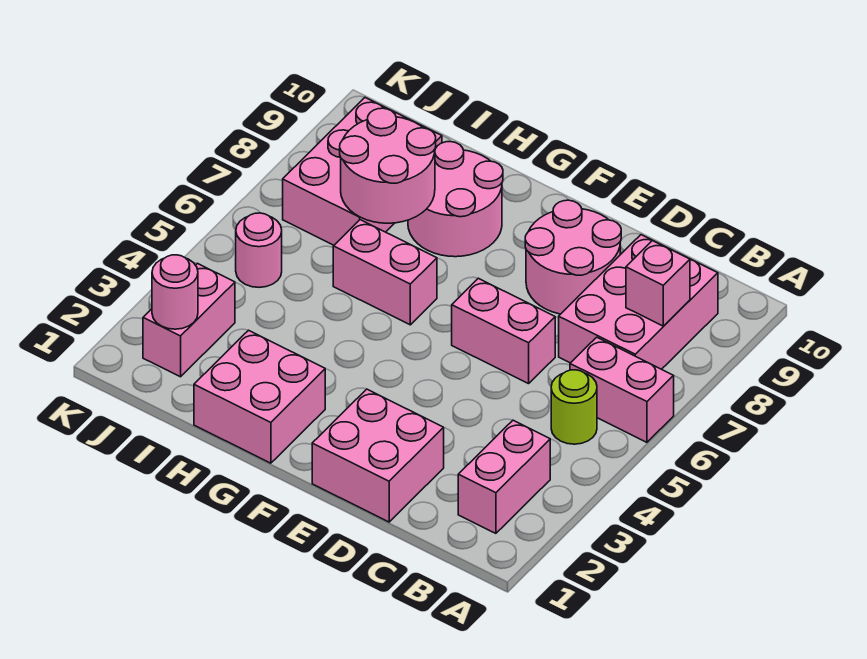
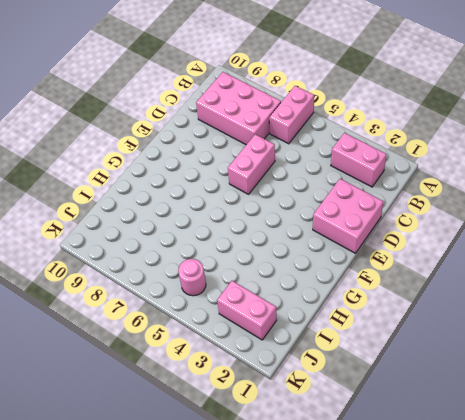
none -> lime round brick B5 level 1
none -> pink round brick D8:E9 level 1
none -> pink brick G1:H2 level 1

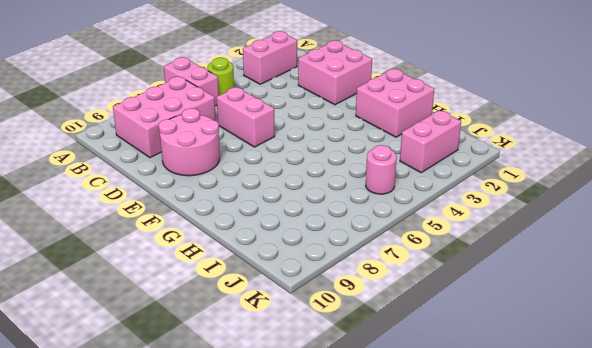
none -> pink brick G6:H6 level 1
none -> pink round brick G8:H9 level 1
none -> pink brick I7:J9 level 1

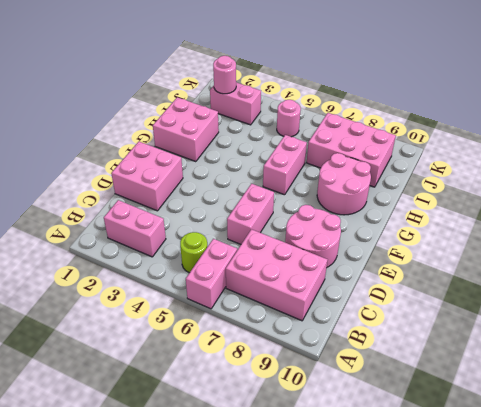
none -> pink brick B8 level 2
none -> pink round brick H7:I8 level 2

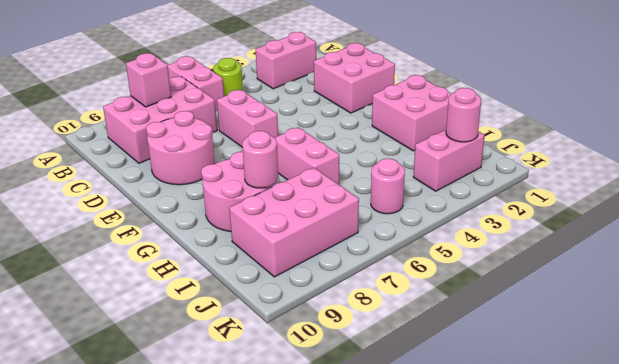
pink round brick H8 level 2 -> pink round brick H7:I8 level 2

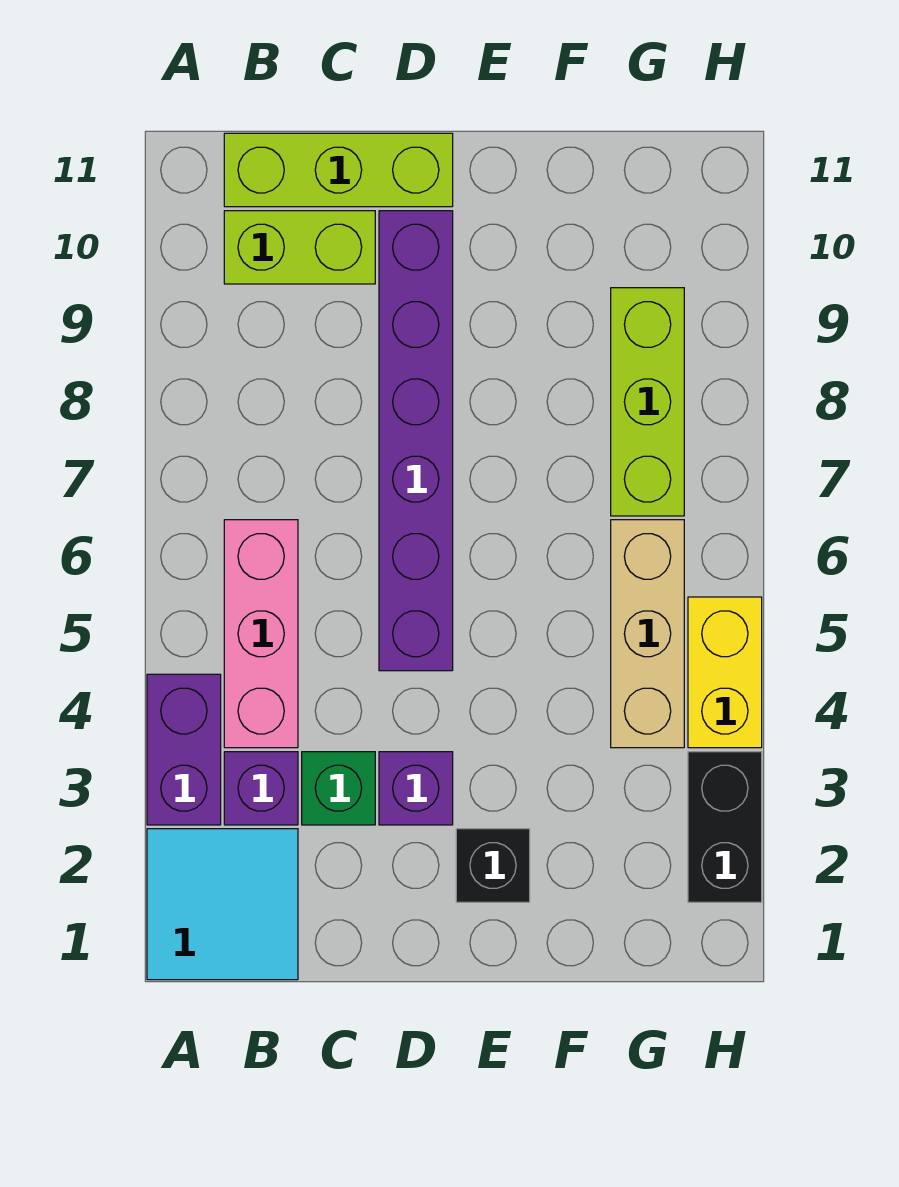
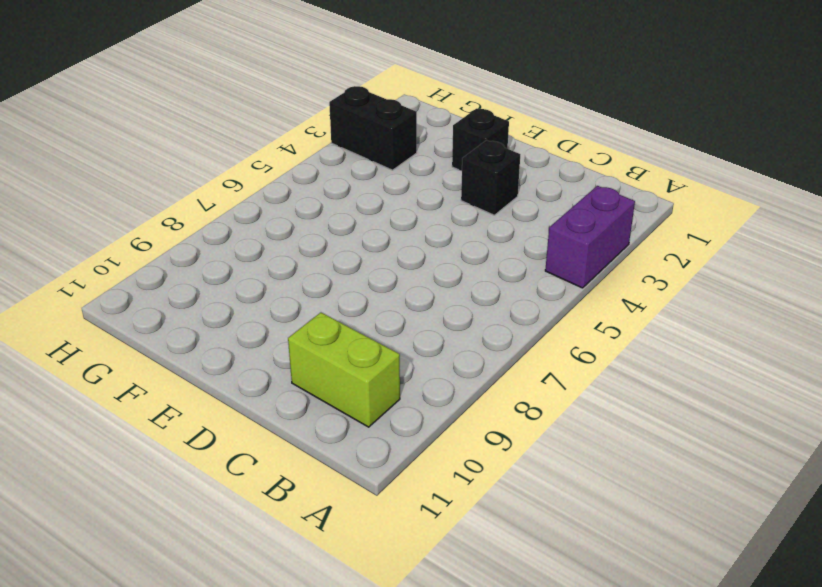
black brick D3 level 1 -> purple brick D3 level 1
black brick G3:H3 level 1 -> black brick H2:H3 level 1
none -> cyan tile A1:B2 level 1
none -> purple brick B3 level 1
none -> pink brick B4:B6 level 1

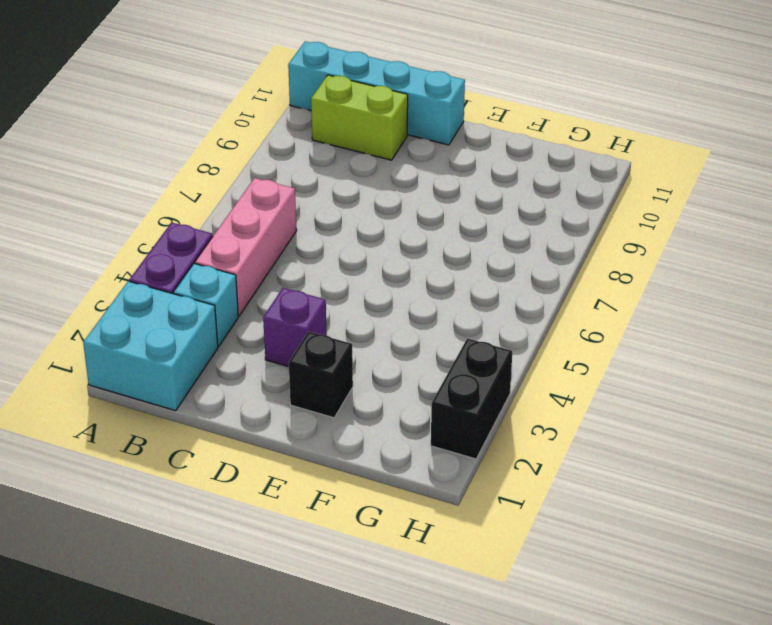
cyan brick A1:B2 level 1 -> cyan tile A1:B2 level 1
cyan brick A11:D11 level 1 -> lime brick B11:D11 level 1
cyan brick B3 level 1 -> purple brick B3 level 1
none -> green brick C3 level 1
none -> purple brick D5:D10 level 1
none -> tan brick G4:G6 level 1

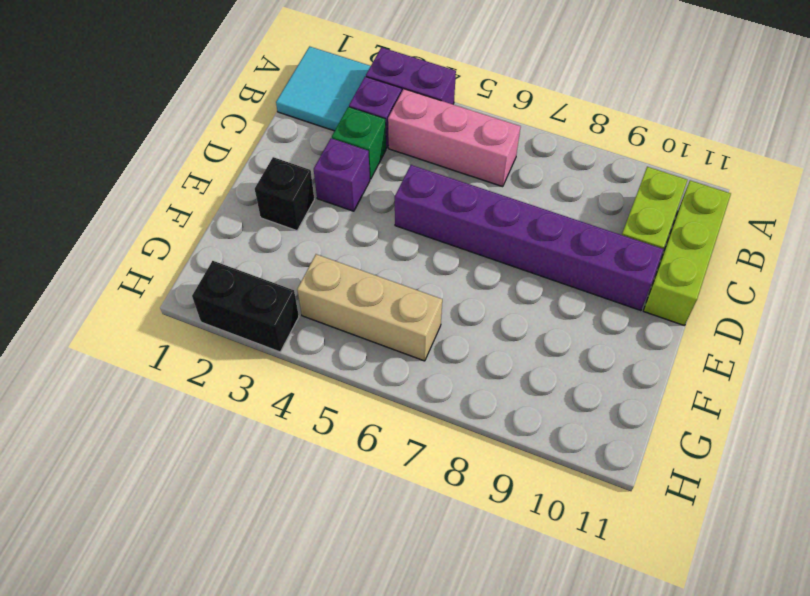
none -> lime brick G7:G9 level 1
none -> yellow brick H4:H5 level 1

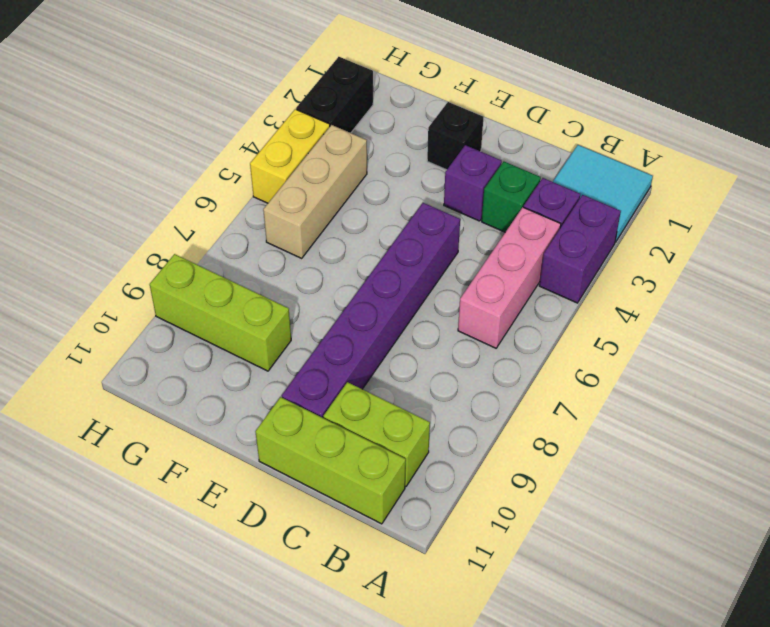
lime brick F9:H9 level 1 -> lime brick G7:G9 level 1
════════════════
# WORK TASK:
Exactly the lines from the one with "none -> purple brick D5:D10 level 1" through the end of the records are to be repeated, both ends included, and pictures are to be omitted.

# TASK ANSWER:
none -> purple brick D5:D10 level 1
none -> tan brick G4:G6 level 1

none -> lime brick G7:G9 level 1
none -> yellow brick H4:H5 level 1

lime brick F9:H9 level 1 -> lime brick G7:G9 level 1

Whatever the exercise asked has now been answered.